Records from a data source:
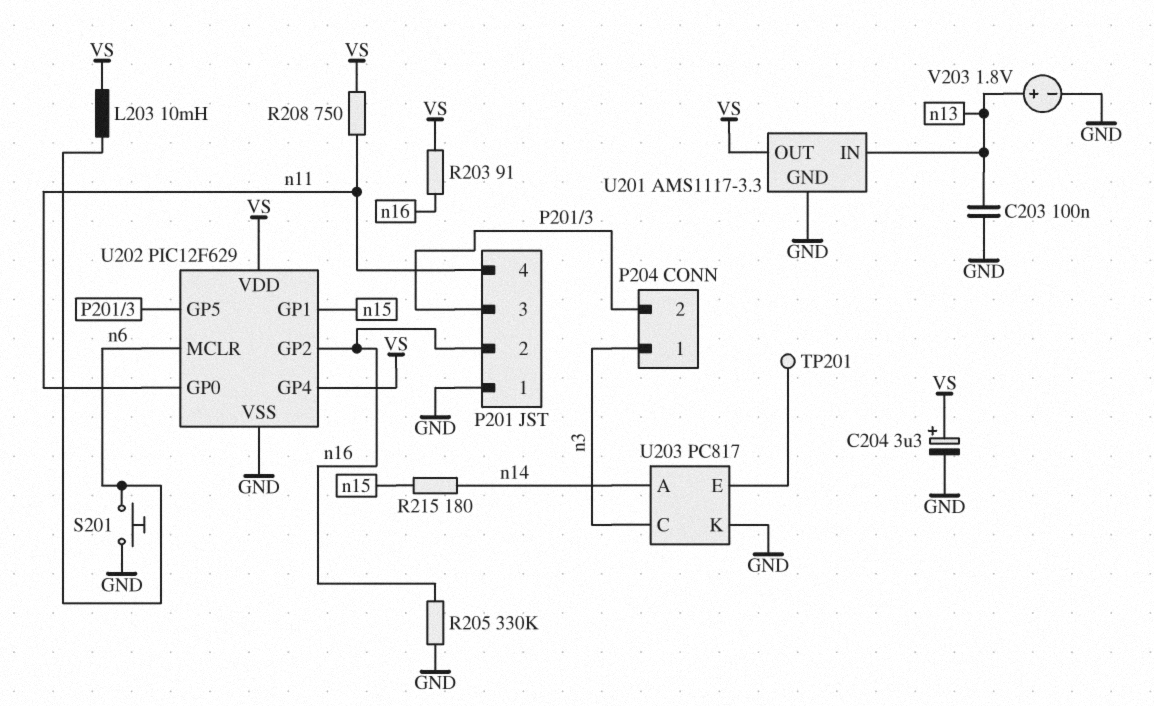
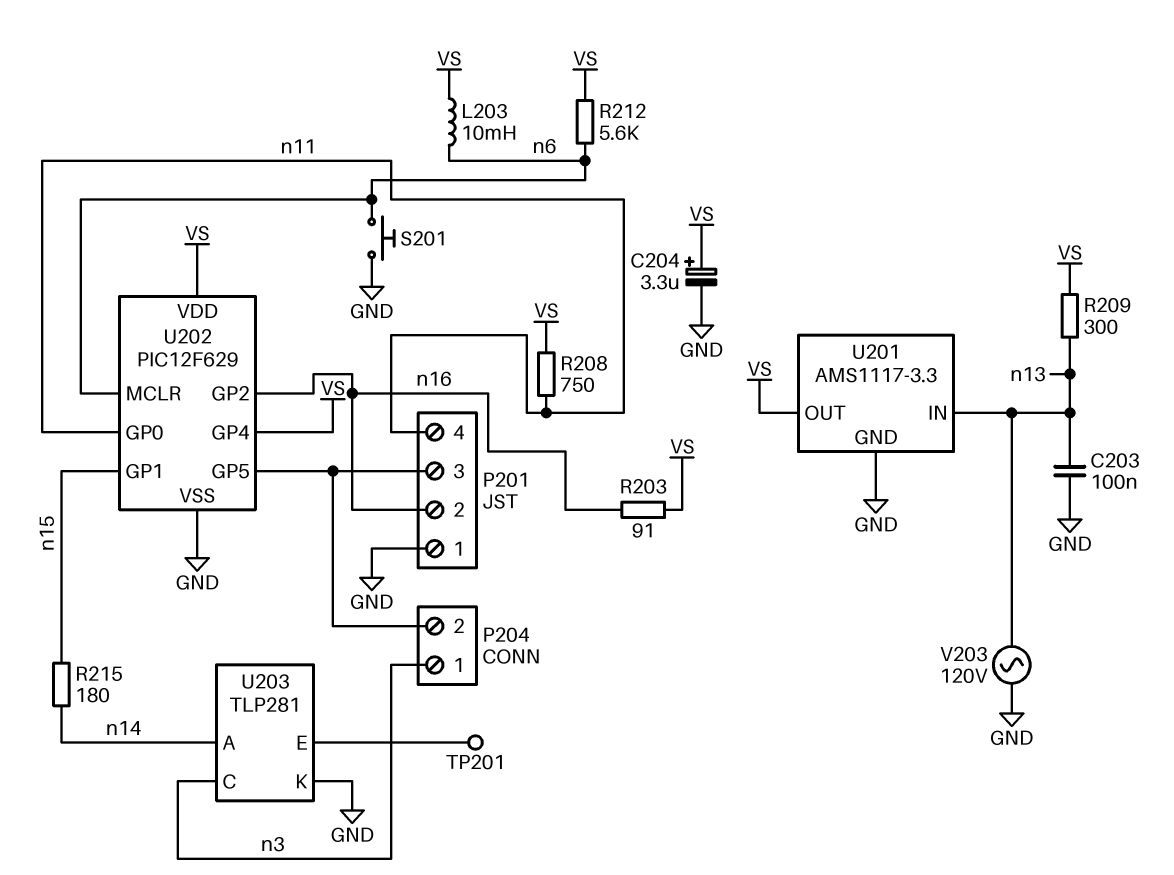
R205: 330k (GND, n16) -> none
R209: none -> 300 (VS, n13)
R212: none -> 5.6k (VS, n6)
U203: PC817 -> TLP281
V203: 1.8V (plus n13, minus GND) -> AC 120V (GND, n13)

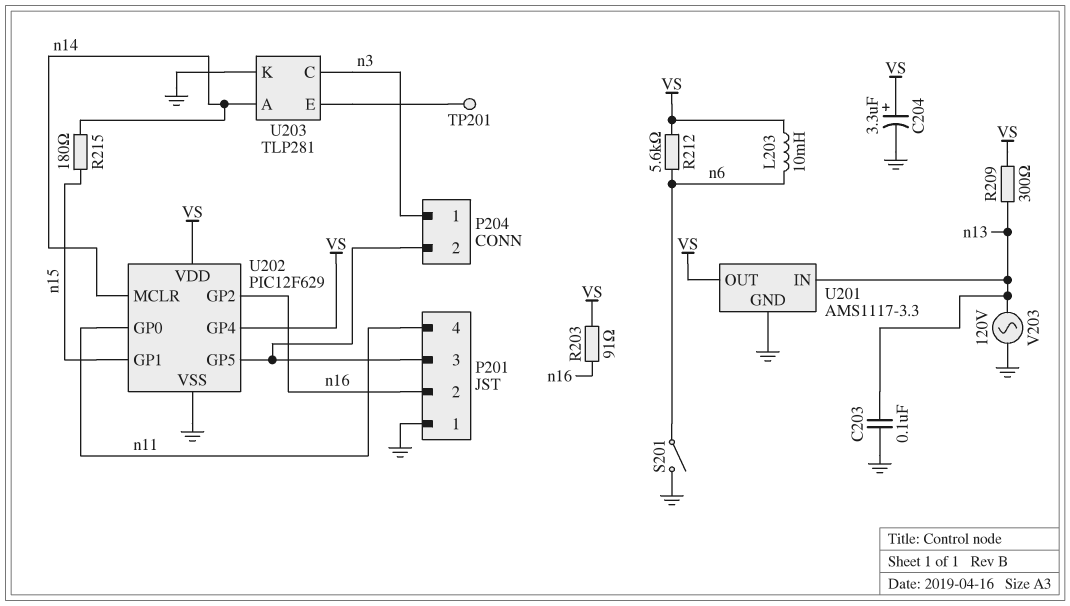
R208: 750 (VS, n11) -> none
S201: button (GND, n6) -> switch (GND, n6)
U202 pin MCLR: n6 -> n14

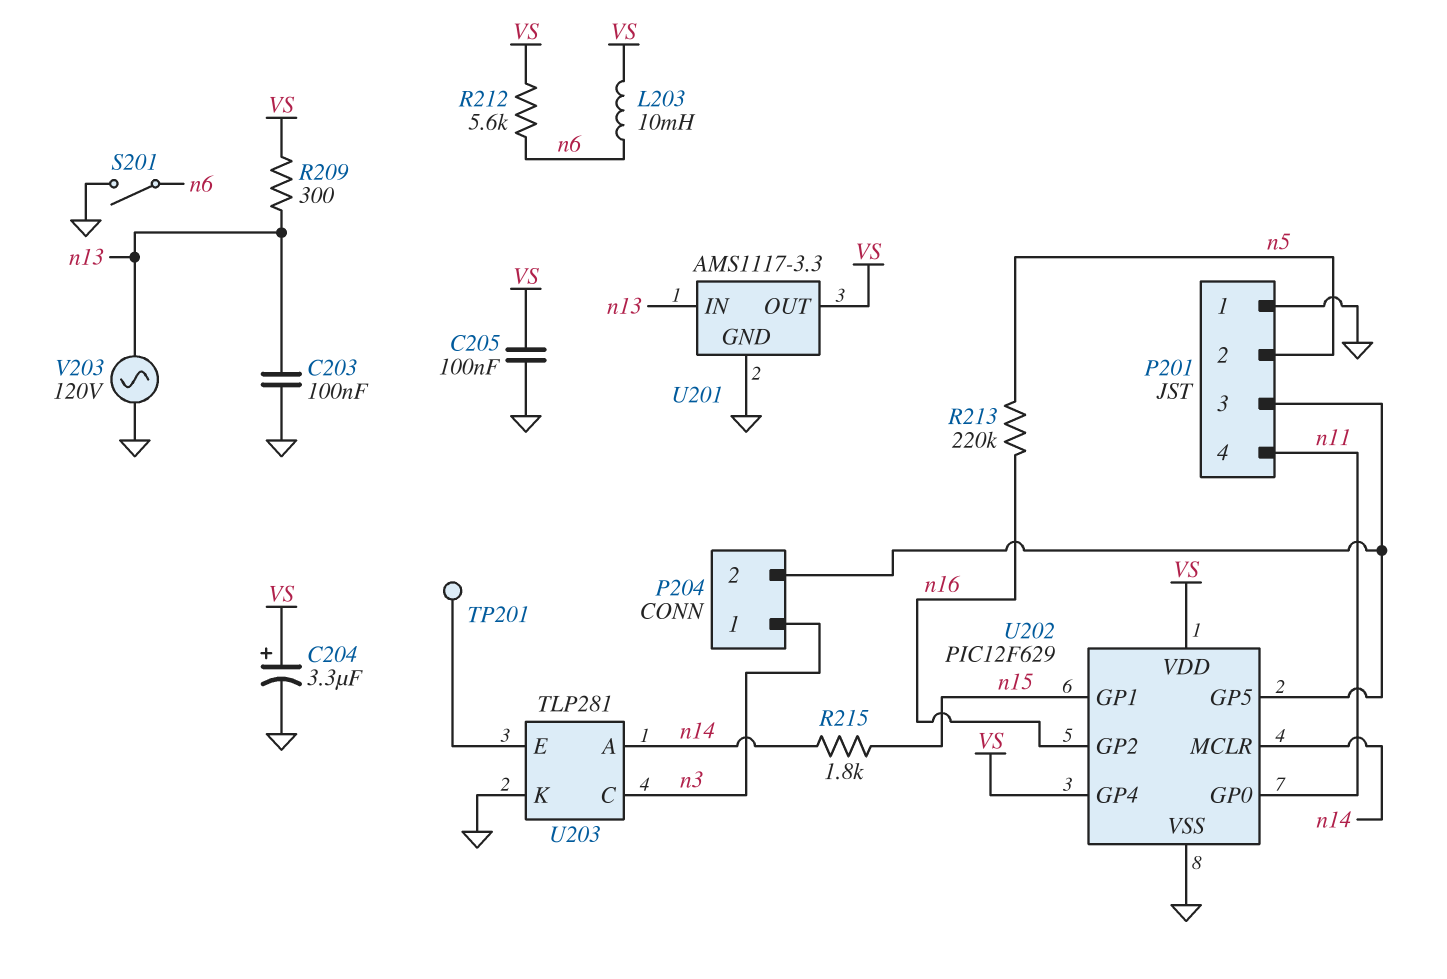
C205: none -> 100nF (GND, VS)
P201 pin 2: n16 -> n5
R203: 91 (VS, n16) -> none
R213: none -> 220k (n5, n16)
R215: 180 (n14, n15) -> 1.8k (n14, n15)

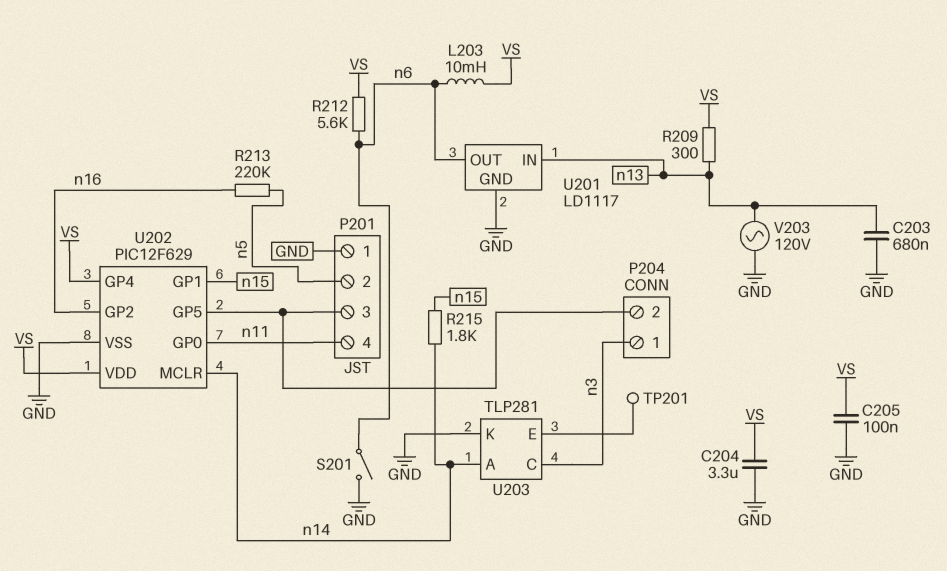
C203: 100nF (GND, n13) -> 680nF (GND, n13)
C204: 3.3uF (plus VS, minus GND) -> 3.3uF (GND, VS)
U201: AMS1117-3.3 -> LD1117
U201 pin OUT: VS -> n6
==
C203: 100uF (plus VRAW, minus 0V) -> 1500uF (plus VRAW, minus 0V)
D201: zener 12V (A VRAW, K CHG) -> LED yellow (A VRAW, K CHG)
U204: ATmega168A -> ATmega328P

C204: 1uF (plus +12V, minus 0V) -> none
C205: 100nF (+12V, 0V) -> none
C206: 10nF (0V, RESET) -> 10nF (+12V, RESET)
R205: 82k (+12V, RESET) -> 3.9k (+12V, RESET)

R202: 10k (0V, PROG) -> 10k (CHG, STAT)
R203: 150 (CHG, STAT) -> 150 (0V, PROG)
---
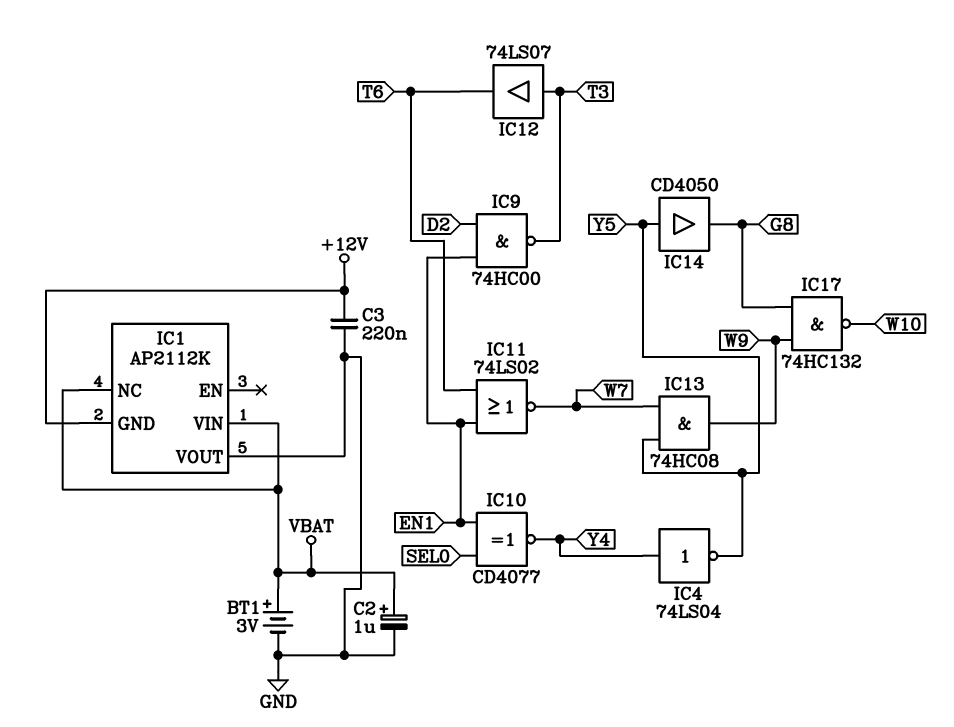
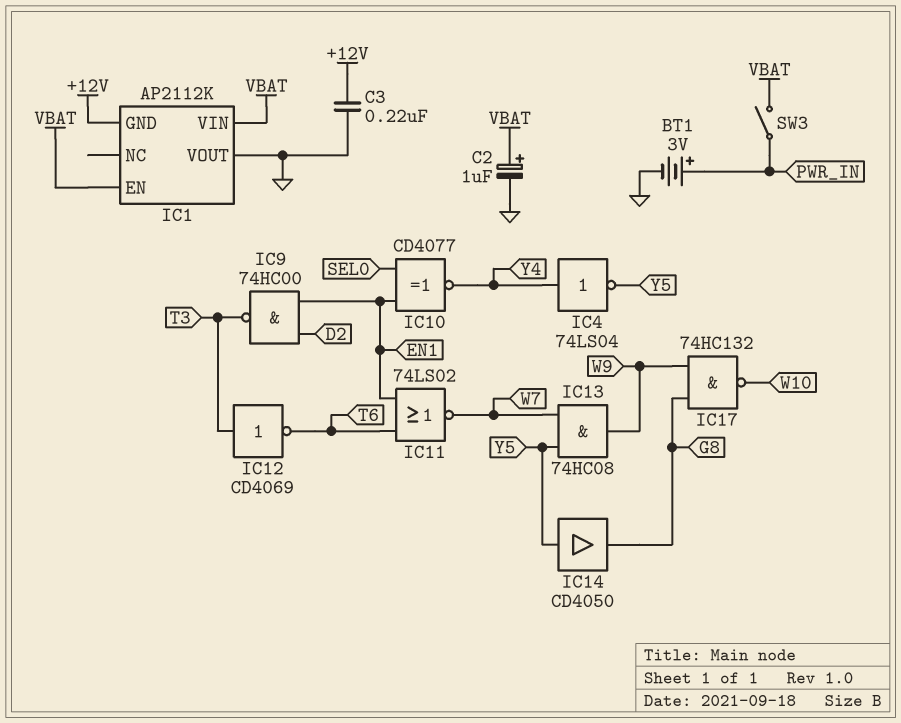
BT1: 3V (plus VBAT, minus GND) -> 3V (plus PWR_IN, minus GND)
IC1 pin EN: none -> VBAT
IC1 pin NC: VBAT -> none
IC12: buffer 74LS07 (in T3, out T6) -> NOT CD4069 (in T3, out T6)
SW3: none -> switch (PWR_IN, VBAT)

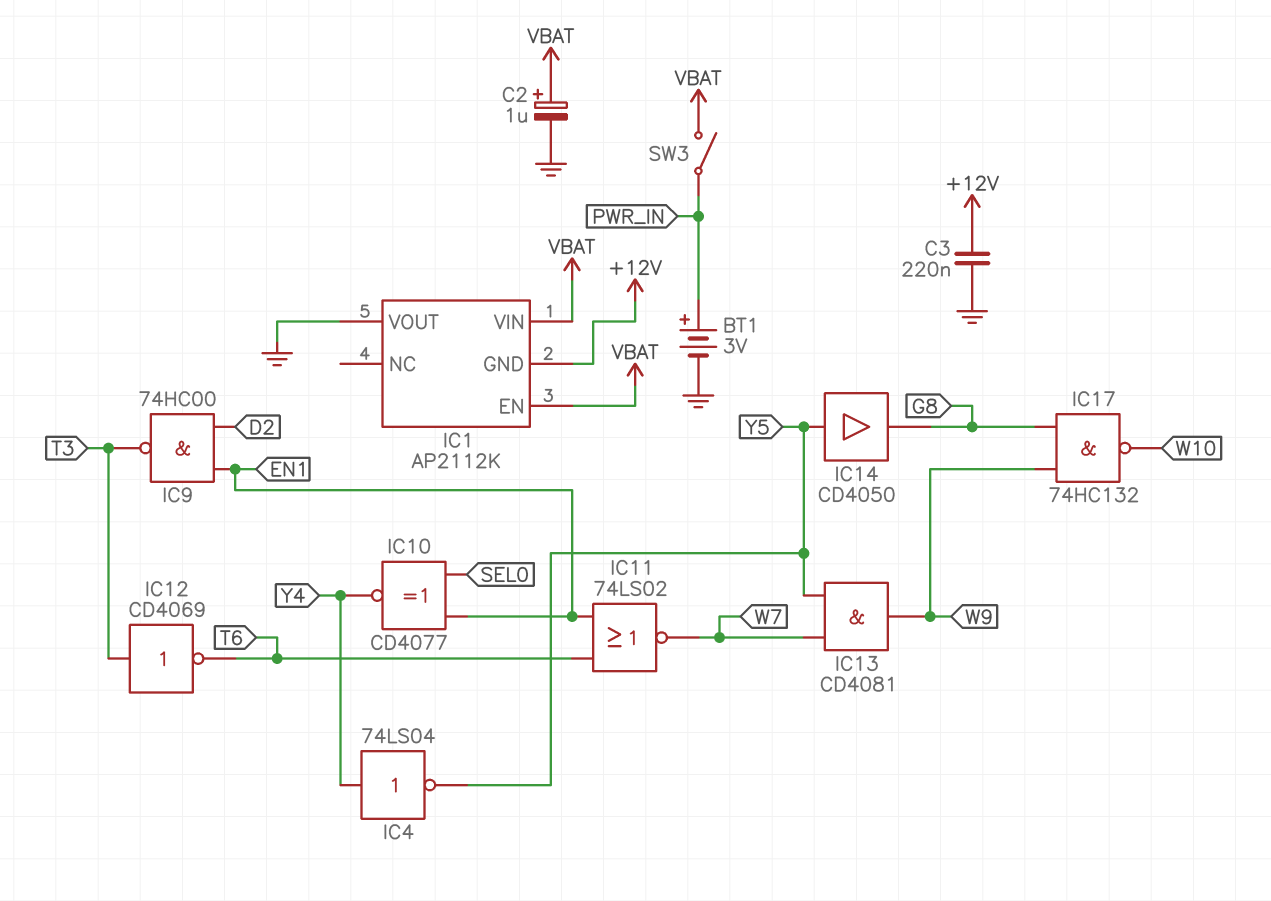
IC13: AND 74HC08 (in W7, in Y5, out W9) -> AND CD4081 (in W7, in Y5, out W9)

| TASK DIRECTIONS |
Your answer should consist of the lines from the line with "C206: 10nF (0V, RESET) -> 10nF (+12V, RESET)" to the line with "R203: 150 (CHG, STAT) -> 150 (0V, PROG)" above, repeated exactly, both ends included.

| YOUR RESPONSE |
C206: 10nF (0V, RESET) -> 10nF (+12V, RESET)
R205: 82k (+12V, RESET) -> 3.9k (+12V, RESET)

R202: 10k (0V, PROG) -> 10k (CHG, STAT)
R203: 150 (CHG, STAT) -> 150 (0V, PROG)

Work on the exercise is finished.